[DATASET EXCERPTS — start]

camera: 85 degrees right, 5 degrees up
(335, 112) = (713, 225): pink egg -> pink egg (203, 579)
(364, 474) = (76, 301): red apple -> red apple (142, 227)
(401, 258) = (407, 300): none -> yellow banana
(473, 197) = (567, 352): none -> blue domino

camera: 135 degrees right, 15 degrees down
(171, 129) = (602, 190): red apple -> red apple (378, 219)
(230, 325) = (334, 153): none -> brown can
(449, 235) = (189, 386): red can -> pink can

[DATASET EXCERPTS — finish]
[DATASET EXCERPTS — start]

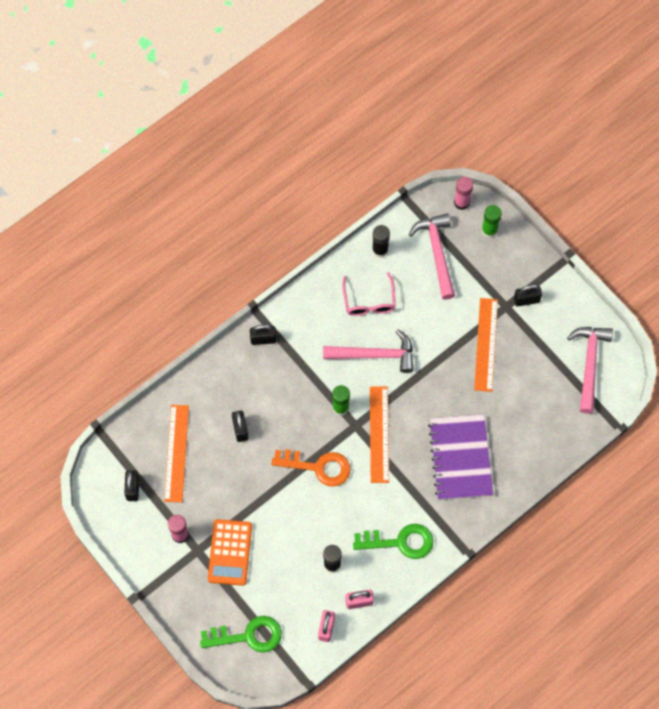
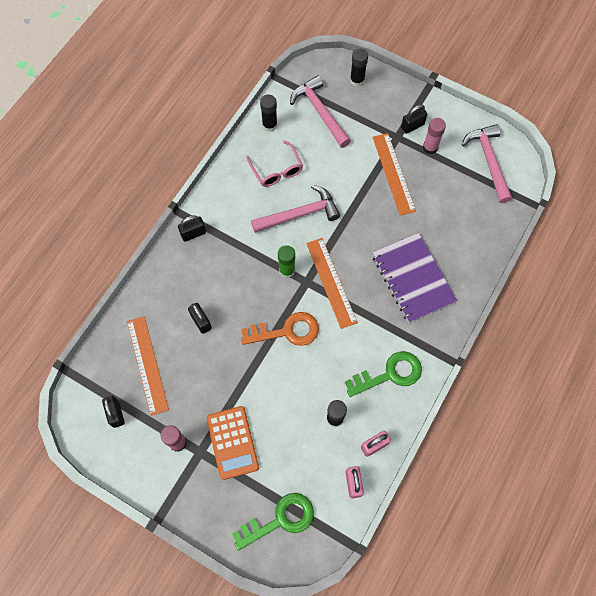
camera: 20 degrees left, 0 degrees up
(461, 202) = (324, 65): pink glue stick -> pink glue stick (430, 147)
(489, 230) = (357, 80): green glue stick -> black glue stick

[DATASET EXCERPTS — finish]
[DATASET EXCERPTS — start]

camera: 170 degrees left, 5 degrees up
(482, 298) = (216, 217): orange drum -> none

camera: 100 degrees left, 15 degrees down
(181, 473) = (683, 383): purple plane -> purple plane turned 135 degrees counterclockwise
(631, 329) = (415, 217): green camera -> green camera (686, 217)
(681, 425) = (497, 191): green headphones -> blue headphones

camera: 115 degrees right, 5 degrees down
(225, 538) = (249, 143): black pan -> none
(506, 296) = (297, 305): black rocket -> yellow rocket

[DATASET EXCERPTS — finish]

EXERCISE DIRECTIONS – If the word "pink" is on a line above, return that line.

REPLY TO THE EXERCISE –
(335, 112) = (713, 225): pink egg -> pink egg (203, 579)
(449, 235) = (189, 386): red can -> pink can
(461, 202) = (324, 65): pink glue stick -> pink glue stick (430, 147)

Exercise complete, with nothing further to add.